### [Task objective]
From the line with "bookcase: (1276, 1179)" through the line with "toilet: (1755, 1532)", repeat the entries verbatim, both end lines included, and add nothing.

### [Excerpted data]
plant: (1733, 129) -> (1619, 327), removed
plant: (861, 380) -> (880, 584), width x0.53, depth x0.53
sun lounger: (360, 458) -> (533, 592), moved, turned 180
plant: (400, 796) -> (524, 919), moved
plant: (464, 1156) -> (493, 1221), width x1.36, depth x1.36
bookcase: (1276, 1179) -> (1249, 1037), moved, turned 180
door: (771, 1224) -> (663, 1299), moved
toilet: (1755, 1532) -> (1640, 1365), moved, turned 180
--
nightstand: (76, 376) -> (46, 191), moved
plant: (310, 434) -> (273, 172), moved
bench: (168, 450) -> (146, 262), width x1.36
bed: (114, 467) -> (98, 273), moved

### [Result of this task]
bookcase: (1276, 1179) -> (1249, 1037), moved, turned 180
door: (771, 1224) -> (663, 1299), moved
toilet: (1755, 1532) -> (1640, 1365), moved, turned 180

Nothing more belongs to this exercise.